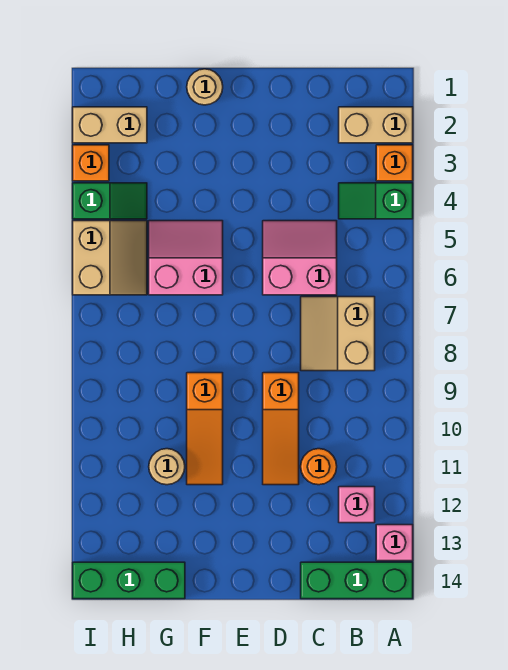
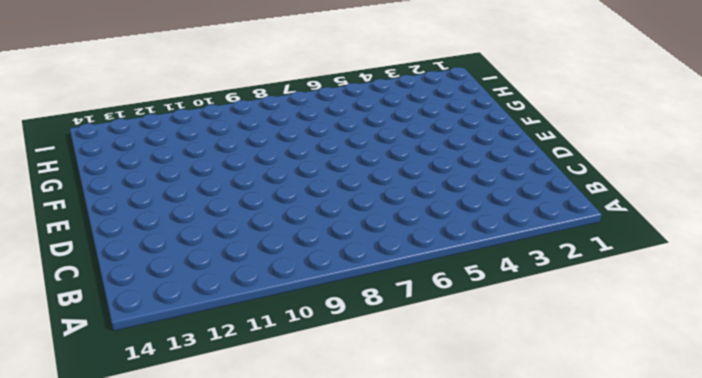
none -> tan brick A2:B2 level 1
none -> orange brick A3 level 1
none -> green slope A4:B4 level 1 top A

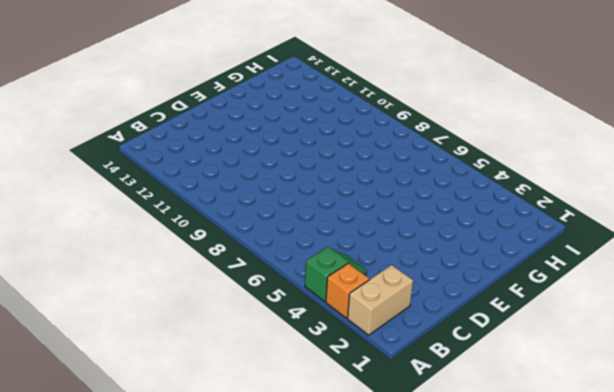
none -> pink brick A13 level 1
none -> green brick A14:C14 level 1
none -> tan slope B7:C8 level 1 top B

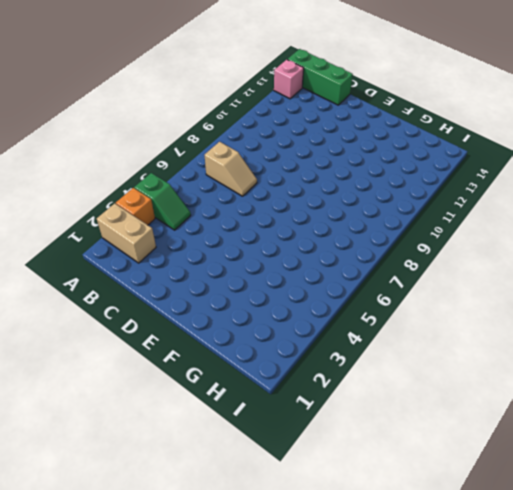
tan slope B7:C7 level 1 top B -> tan slope B7:C8 level 1 top B
none -> pink brick B12 level 1
none -> pink slope C5:D6 level 1 top 6
none -> orange round brick C11 level 1

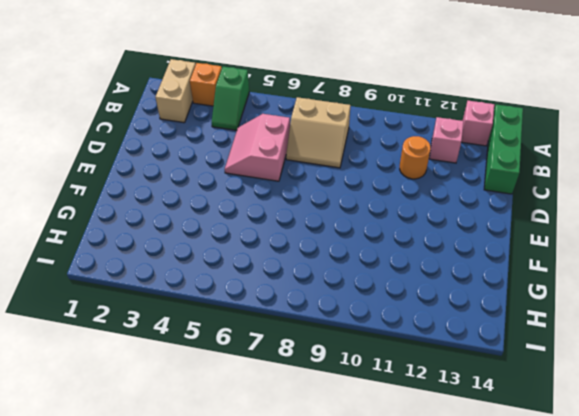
none -> orange slope D9:D11 level 1 top 9
none -> tan round brick F1 level 1
none -> pink slope F5:G6 level 1 top 6

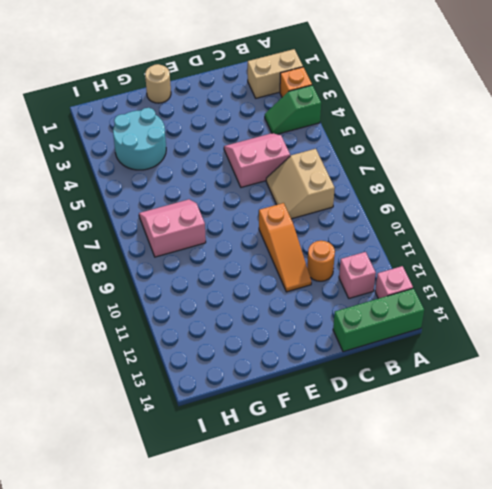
cyan round brick G3:H4 level 1 -> green slope H4:I4 level 1 top I
pink slope G7:H8 level 1 top 8 -> pink slope F5:G6 level 1 top 6
none -> orange slope F9:F11 level 1 top 9
none -> tan round brick G11 level 1
none -> green brick G14:I14 level 1

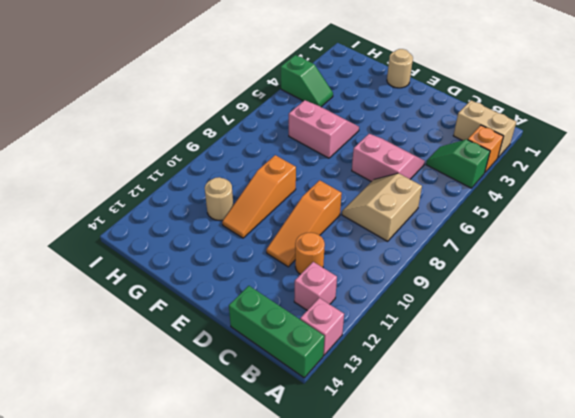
none -> green brick G14:I14 level 1
none -> tan brick H2:I2 level 1
none -> tan slope H5:I6 level 1 top I

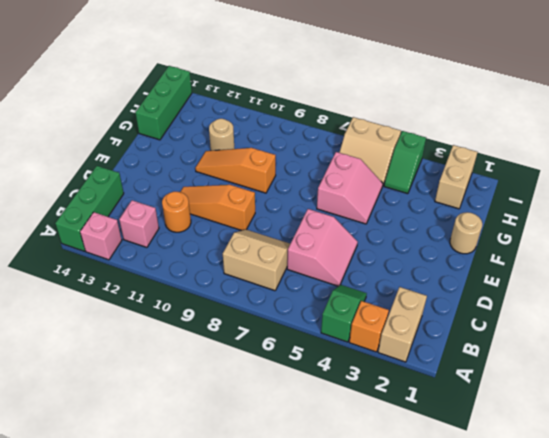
none -> orange brick I3 level 1

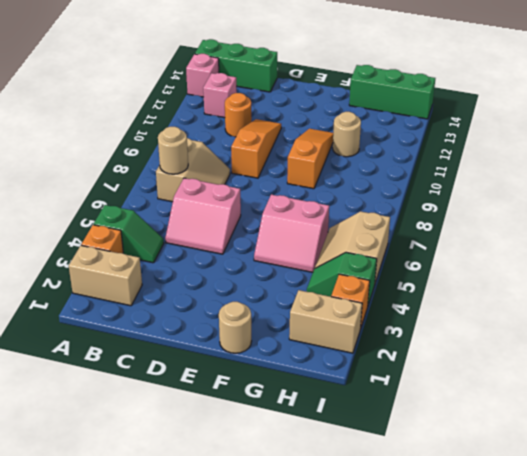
tan round brick B7 level 2 -> none

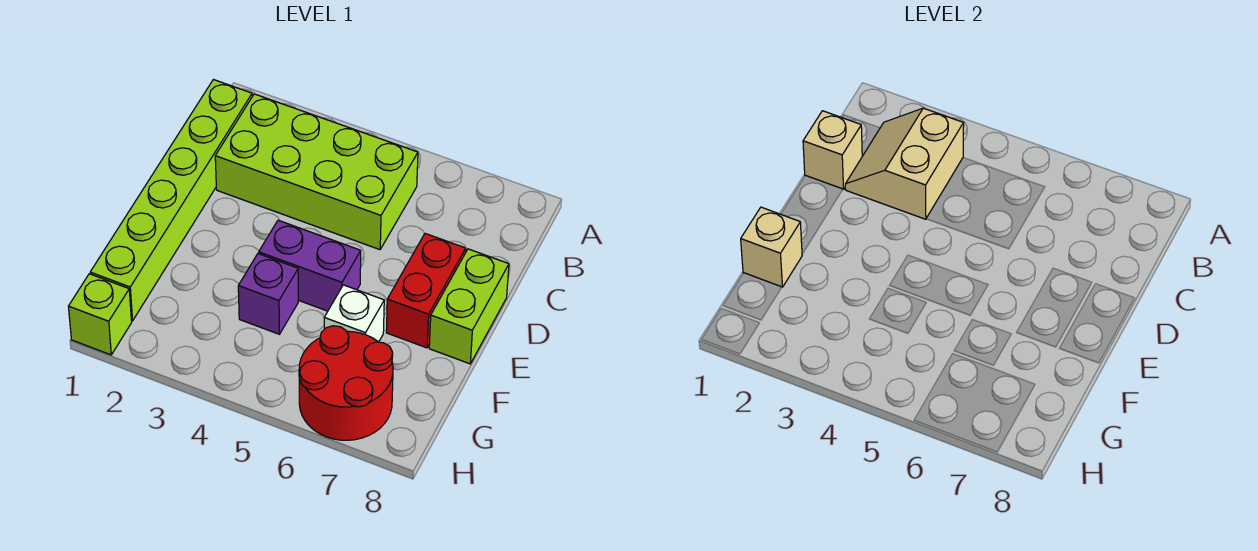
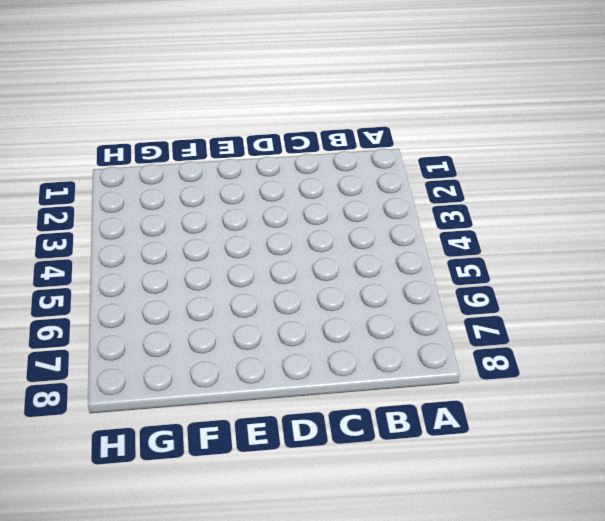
none -> lime brick B1:G1 level 1
none -> lime brick B2:C5 level 1
none -> red brick D7:E7 level 1

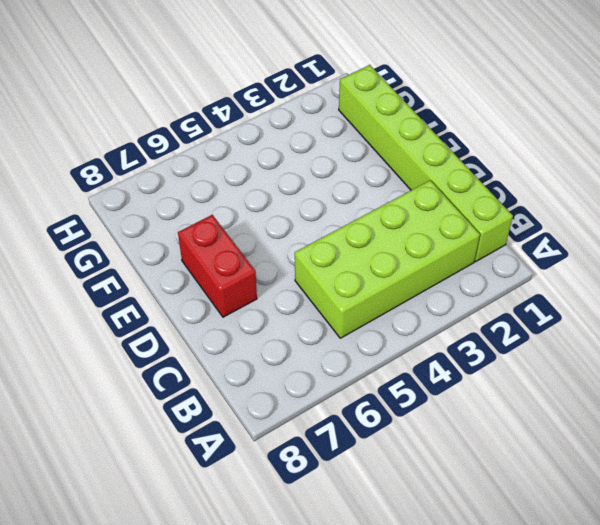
none -> lime brick D8:E8 level 1
none -> purple brick E4:E5 level 1
none -> purple brick F4 level 1

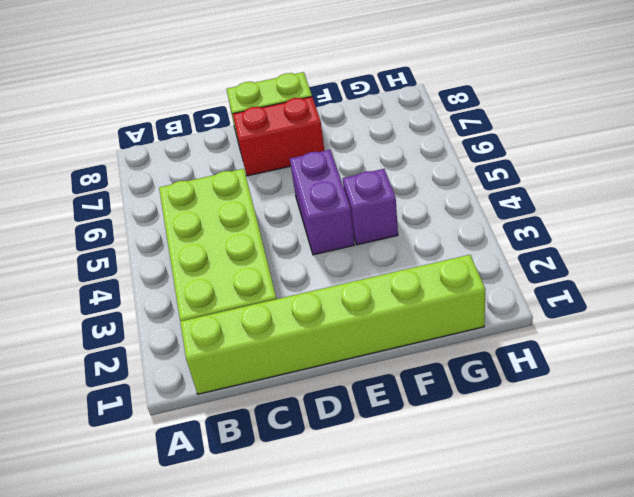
none -> white brick F6 level 1
none -> red round brick G6:H7 level 1
none -> lime brick H1 level 1

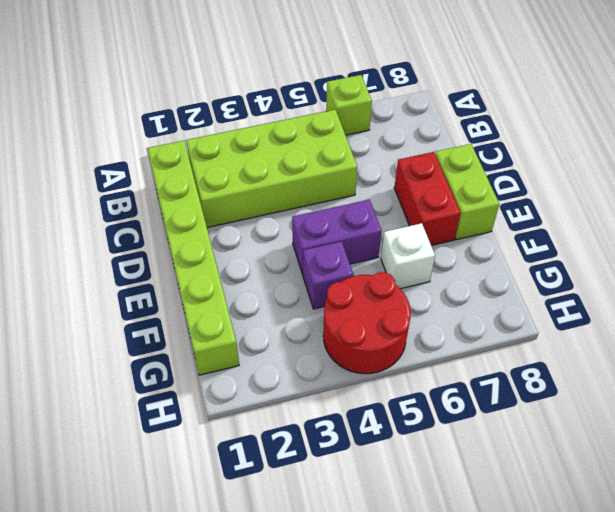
lime brick A6 level 1 -> lime brick H1 level 1
red round brick G4:H5 level 1 -> red round brick G6:H7 level 1
none -> tan slope B2:C3 level 2 top 3
none -> tan brick C1 level 2
none -> tan brick F1 level 2

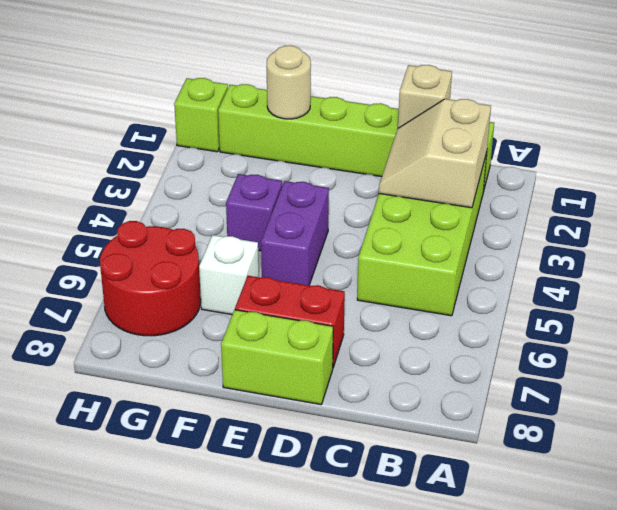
tan slope B2:C3 level 2 top B -> tan slope B2:C3 level 2 top 3
tan round brick F1 level 2 -> tan brick F1 level 2

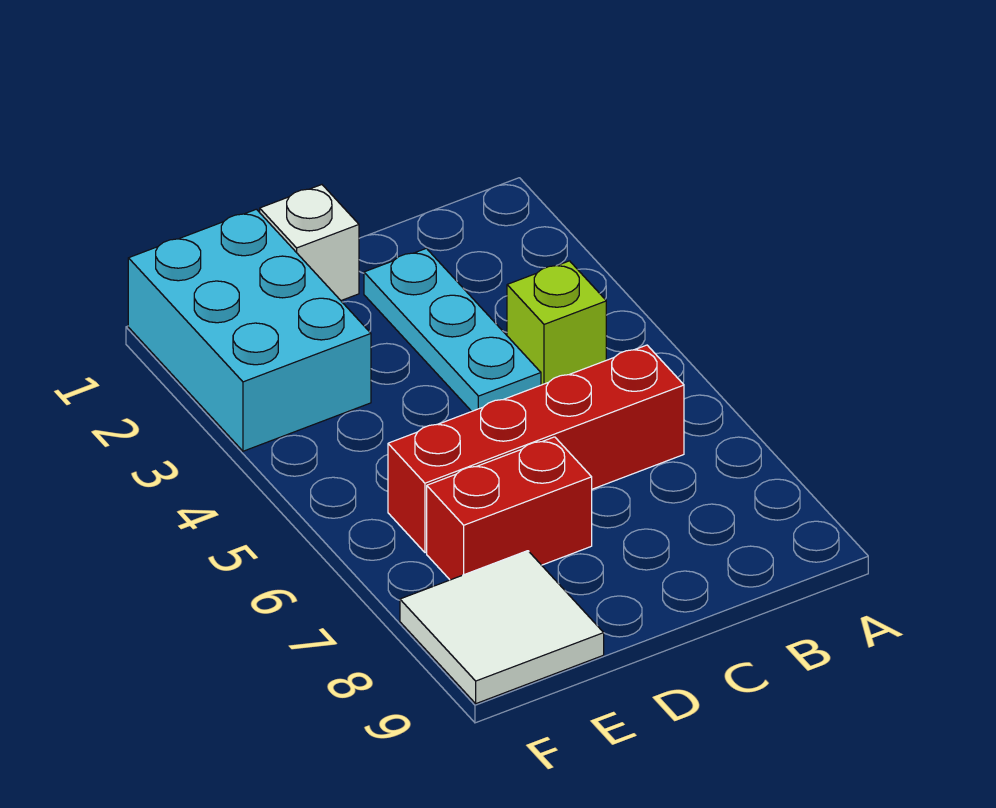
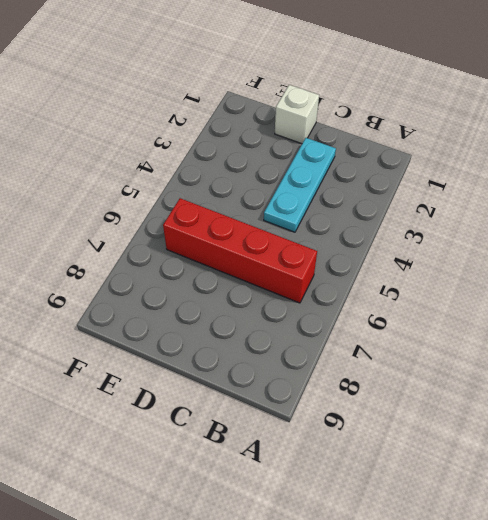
none -> lime brick B4 level 1
none -> red brick D7:E7 level 1

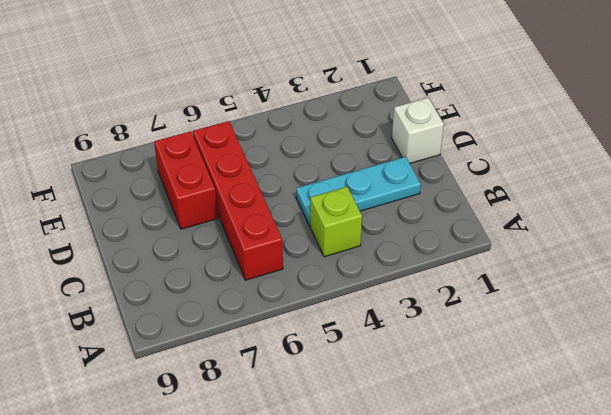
none -> cyan brick E1:F3 level 1
none -> white tile E8:F9 level 1

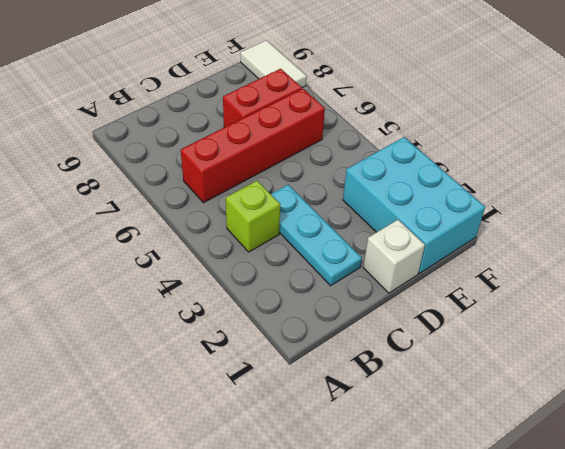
white tile F8:F9 level 1 -> white tile E8:F9 level 1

### Problem requirements
An exact copy of the listing is required; return it without any pictures.

### Written answer
none -> tan brick A2:B2 level 1
none -> orange brick A3 level 1
none -> green slope A4:B4 level 1 top A

none -> pink brick A13 level 1
none -> green brick A14:C14 level 1
none -> tan slope B7:C8 level 1 top B

tan slope B7:C7 level 1 top B -> tan slope B7:C8 level 1 top B
none -> pink brick B12 level 1
none -> pink slope C5:D6 level 1 top 6
none -> orange round brick C11 level 1

none -> orange slope D9:D11 level 1 top 9
none -> tan round brick F1 level 1
none -> pink slope F5:G6 level 1 top 6

cyan round brick G3:H4 level 1 -> green slope H4:I4 level 1 top I
pink slope G7:H8 level 1 top 8 -> pink slope F5:G6 level 1 top 6
none -> orange slope F9:F11 level 1 top 9
none -> tan round brick G11 level 1
none -> green brick G14:I14 level 1

none -> green brick G14:I14 level 1
none -> tan brick H2:I2 level 1
none -> tan slope H5:I6 level 1 top I

none -> orange brick I3 level 1

tan round brick B7 level 2 -> none

none -> lime brick B1:G1 level 1
none -> lime brick B2:C5 level 1
none -> red brick D7:E7 level 1

none -> lime brick D8:E8 level 1
none -> purple brick E4:E5 level 1
none -> purple brick F4 level 1

none -> white brick F6 level 1
none -> red round brick G6:H7 level 1
none -> lime brick H1 level 1

lime brick A6 level 1 -> lime brick H1 level 1
red round brick G4:H5 level 1 -> red round brick G6:H7 level 1
none -> tan slope B2:C3 level 2 top 3
none -> tan brick C1 level 2
none -> tan brick F1 level 2

tan slope B2:C3 level 2 top B -> tan slope B2:C3 level 2 top 3
tan round brick F1 level 2 -> tan brick F1 level 2

none -> lime brick B4 level 1
none -> red brick D7:E7 level 1

none -> cyan brick E1:F3 level 1
none -> white tile E8:F9 level 1

white tile F8:F9 level 1 -> white tile E8:F9 level 1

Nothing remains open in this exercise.